[TO DO]: Beginning with the line that holds "none -> cyan brick L9:M9 level 1" and ending with the last line of the entries below, copy every line exactly and nothing else, with the pictures left out.

········

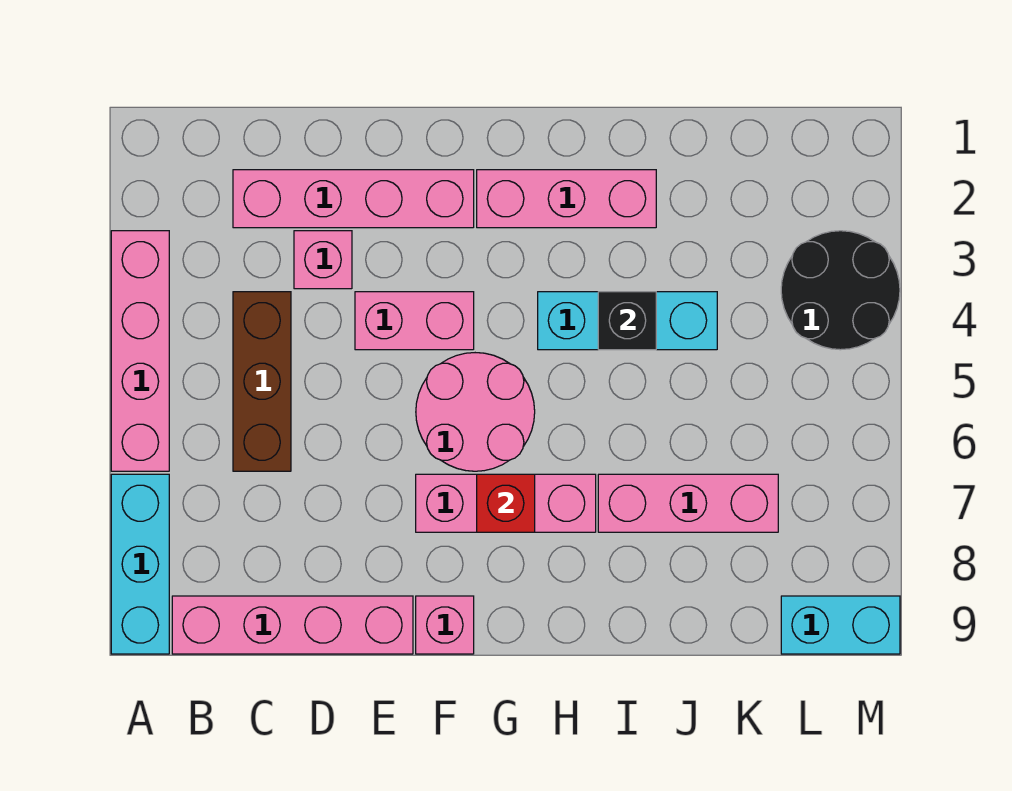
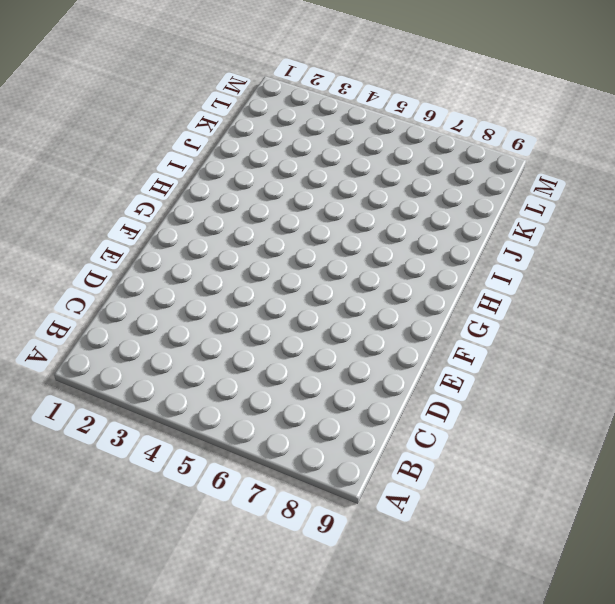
none -> pink brick A3:A6 level 1
none -> cyan brick A7:A9 level 1
none -> pink brick B9:E9 level 1

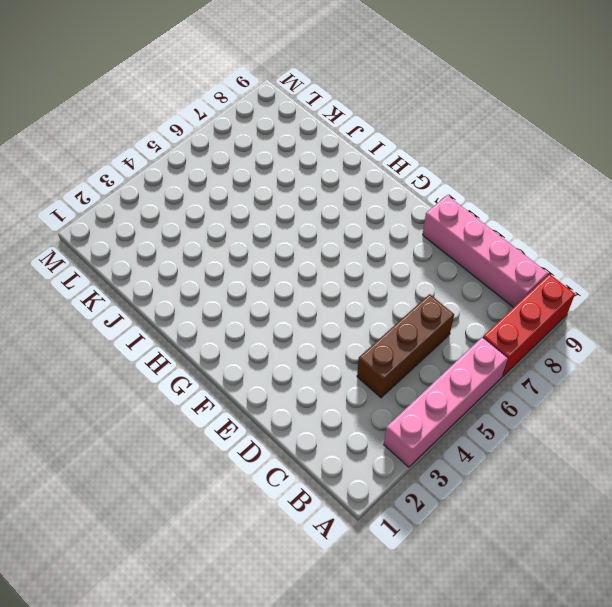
red brick A7:A9 level 1 -> cyan brick A7:A9 level 1
none -> pink brick C2:F2 level 1
none -> pink brick D3 level 1
none -> pink brick E4:F4 level 1

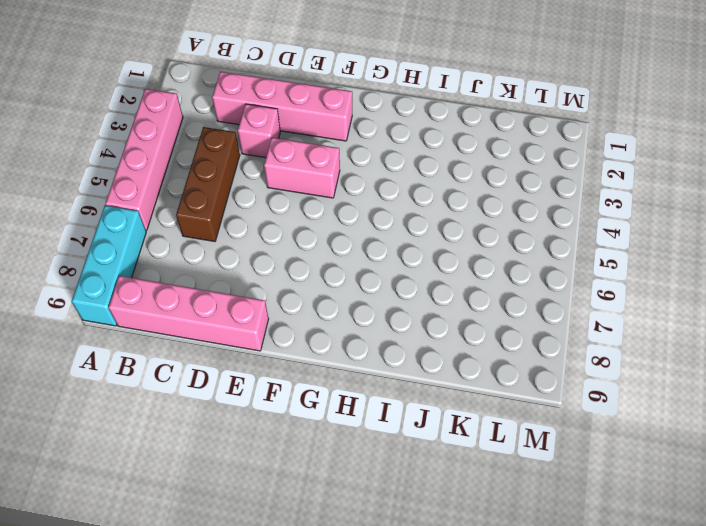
none -> pink round brick F5:G6 level 1
none -> pink brick F7:H7 level 1
none -> pink brick F9 level 1

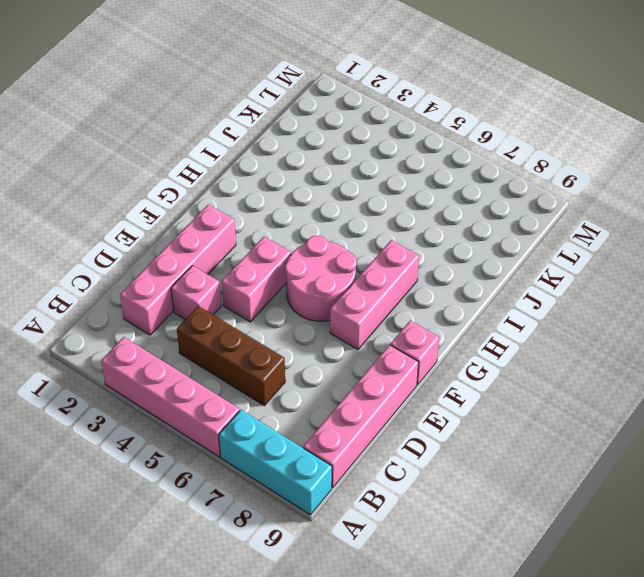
none -> pink brick G2:I2 level 1
none -> cyan brick H4:J4 level 1
none -> pink brick I7:K7 level 1

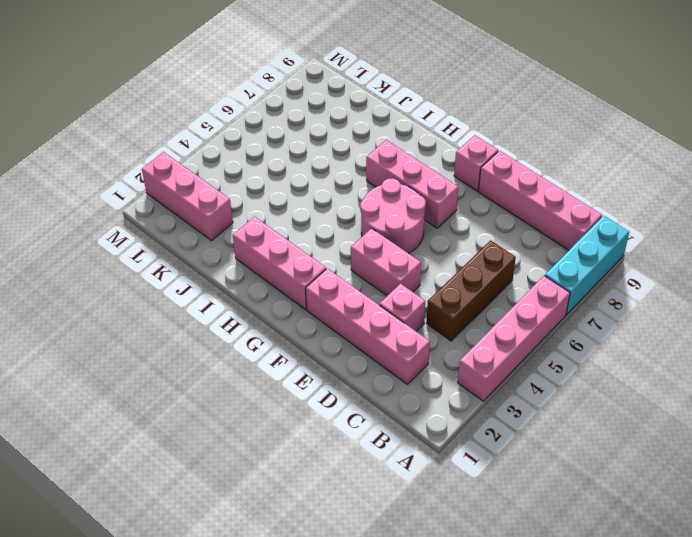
pink brick K2:M2 level 1 -> pink brick I7:K7 level 1
none -> cyan brick H4:J4 level 1
none -> black round brick L3:M4 level 1
none -> cyan brick L9:M9 level 1

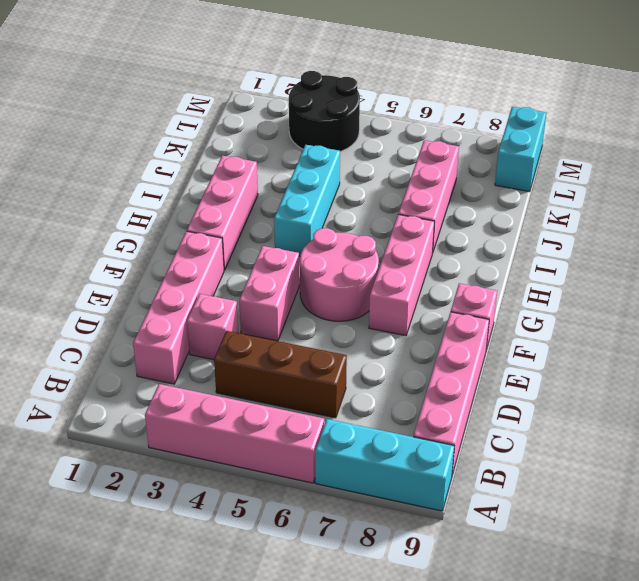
none -> red brick G7 level 2
none -> black brick I4 level 2

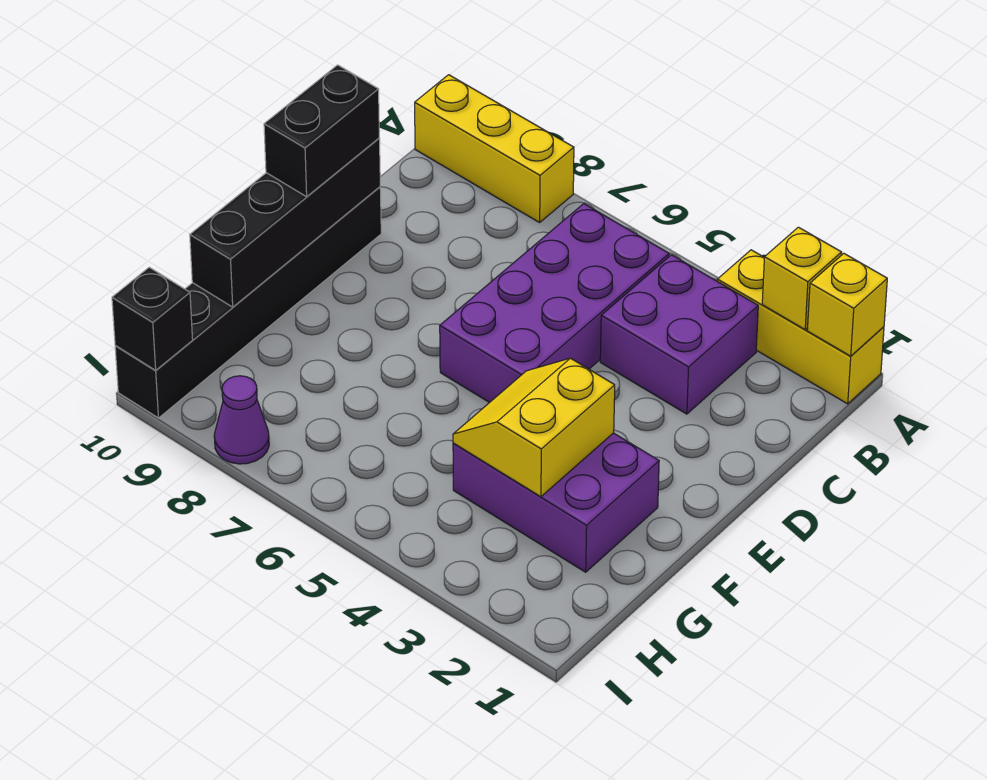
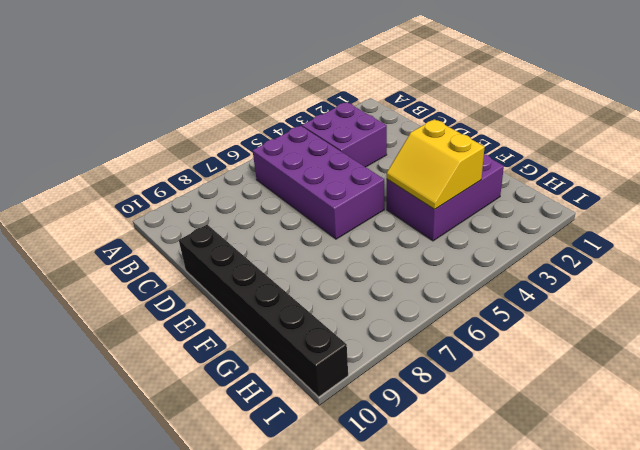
none -> yellow brick A1:A3 level 1
none -> yellow brick A8:A10 level 1
none -> purple cone I8 level 1

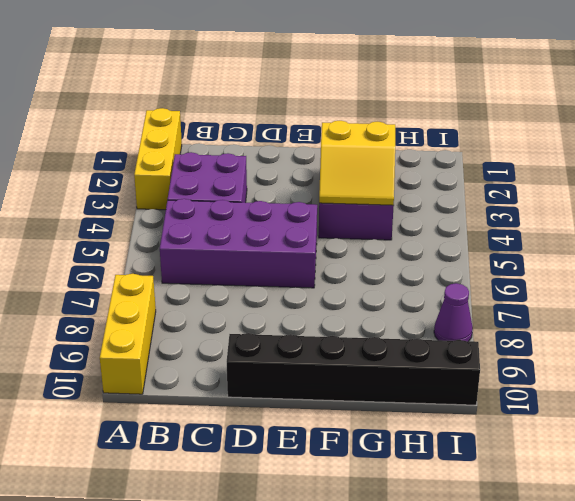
none -> yellow brick A1 level 2
none -> yellow brick A2 level 2
none -> black brick D10:G10 level 2

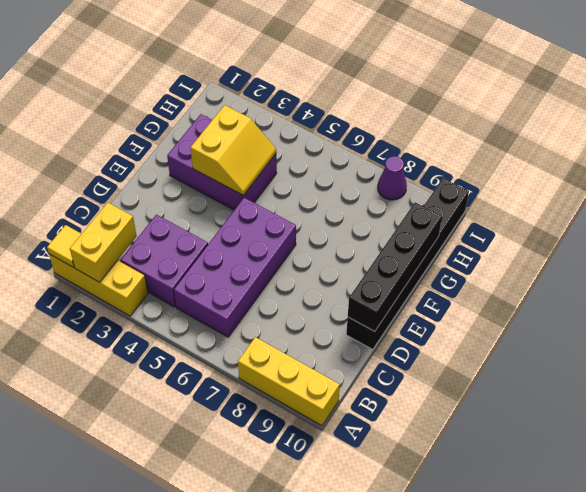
yellow tile A1 level 2 -> yellow brick A1 level 2
yellow brick A2:B2 level 2 -> yellow brick A2 level 2
none -> black brick I10 level 2
none -> black brick D10:E10 level 3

········

[TASK OUTPUT]:
none -> cyan brick L9:M9 level 1

none -> red brick G7 level 2
none -> black brick I4 level 2

none -> yellow brick A1:A3 level 1
none -> yellow brick A8:A10 level 1
none -> purple cone I8 level 1

none -> yellow brick A1 level 2
none -> yellow brick A2 level 2
none -> black brick D10:G10 level 2

yellow tile A1 level 2 -> yellow brick A1 level 2
yellow brick A2:B2 level 2 -> yellow brick A2 level 2
none -> black brick I10 level 2
none -> black brick D10:E10 level 3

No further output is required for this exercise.